_EXERCISE REQUIREMENTS_:
The line containing "(687, 387) = (264, 420): turquoise" and every line after it, through the end of the material: copy these exactly and nothing else, leaving pictures out.

_PROVIDED DATA_:
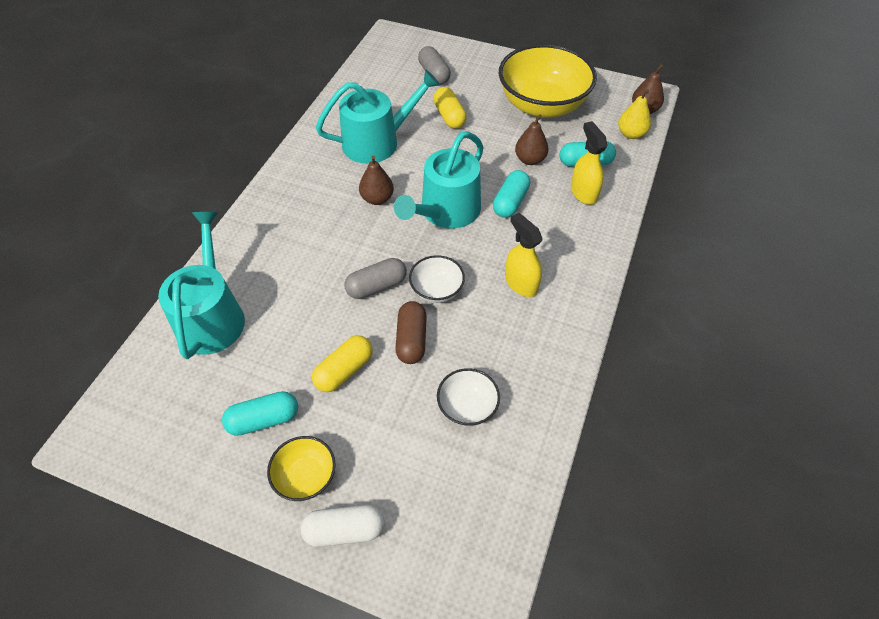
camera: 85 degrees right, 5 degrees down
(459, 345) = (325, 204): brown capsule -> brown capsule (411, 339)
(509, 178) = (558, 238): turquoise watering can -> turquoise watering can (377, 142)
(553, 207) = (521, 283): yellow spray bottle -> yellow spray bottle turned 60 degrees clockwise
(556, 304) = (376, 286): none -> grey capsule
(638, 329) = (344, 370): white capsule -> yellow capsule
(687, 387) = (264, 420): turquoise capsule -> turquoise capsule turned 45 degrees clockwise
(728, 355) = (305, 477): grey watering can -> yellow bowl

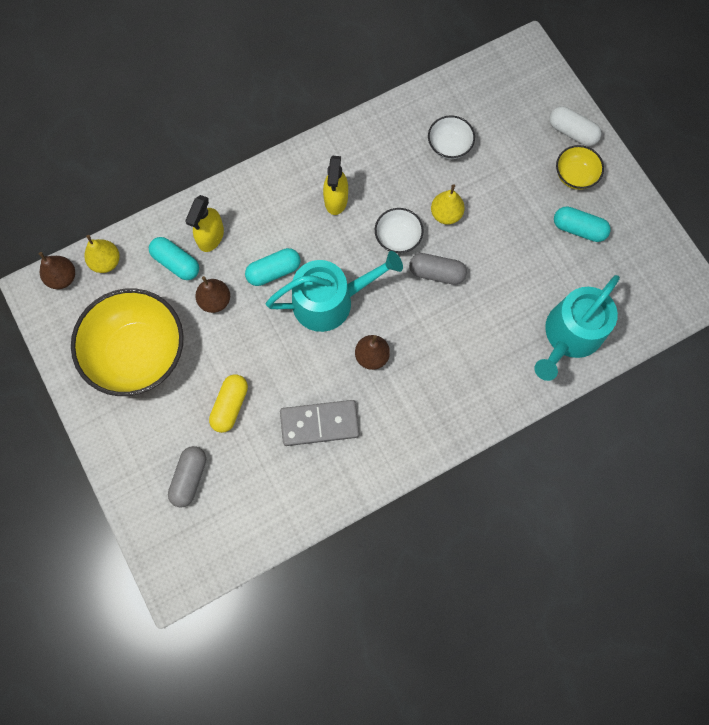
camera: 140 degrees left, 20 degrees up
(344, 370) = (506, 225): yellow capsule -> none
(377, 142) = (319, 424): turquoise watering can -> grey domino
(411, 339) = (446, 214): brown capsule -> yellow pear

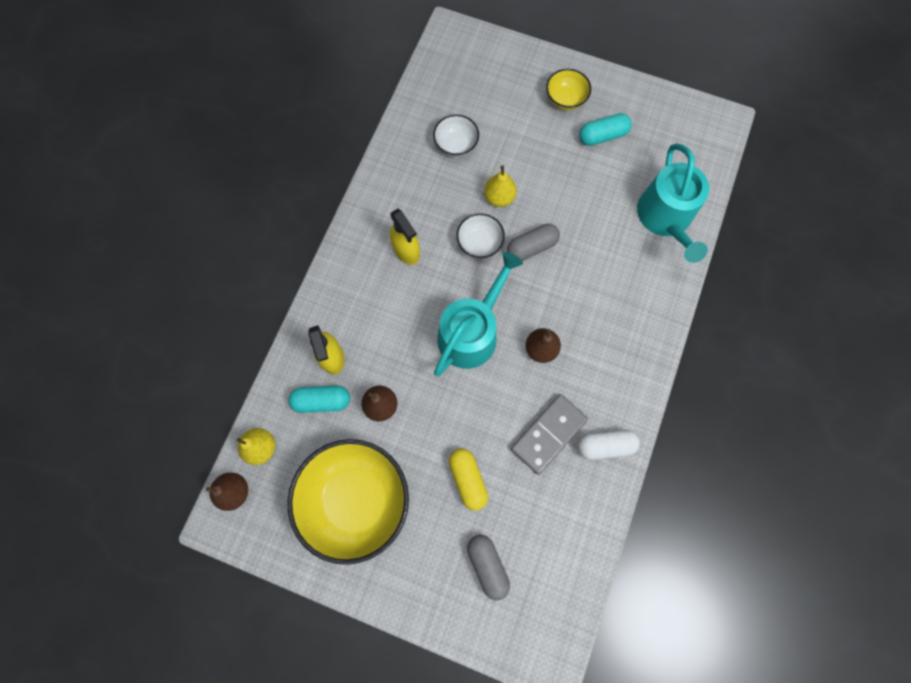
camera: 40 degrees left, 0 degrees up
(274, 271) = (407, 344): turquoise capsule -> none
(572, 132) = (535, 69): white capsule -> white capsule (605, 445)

_SOLUTION_:
(687, 387) = (264, 420): turquoise capsule -> turquoise capsule turned 45 degrees clockwise
(728, 355) = (305, 477): grey watering can -> yellow bowl

camera: 140 degrees left, 20 degrees up
(344, 370) = (506, 225): yellow capsule -> none
(377, 142) = (319, 424): turquoise watering can -> grey domino
(411, 339) = (446, 214): brown capsule -> yellow pear

camera: 40 degrees left, 0 degrees up
(274, 271) = (407, 344): turquoise capsule -> none
(572, 132) = (535, 69): white capsule -> white capsule (605, 445)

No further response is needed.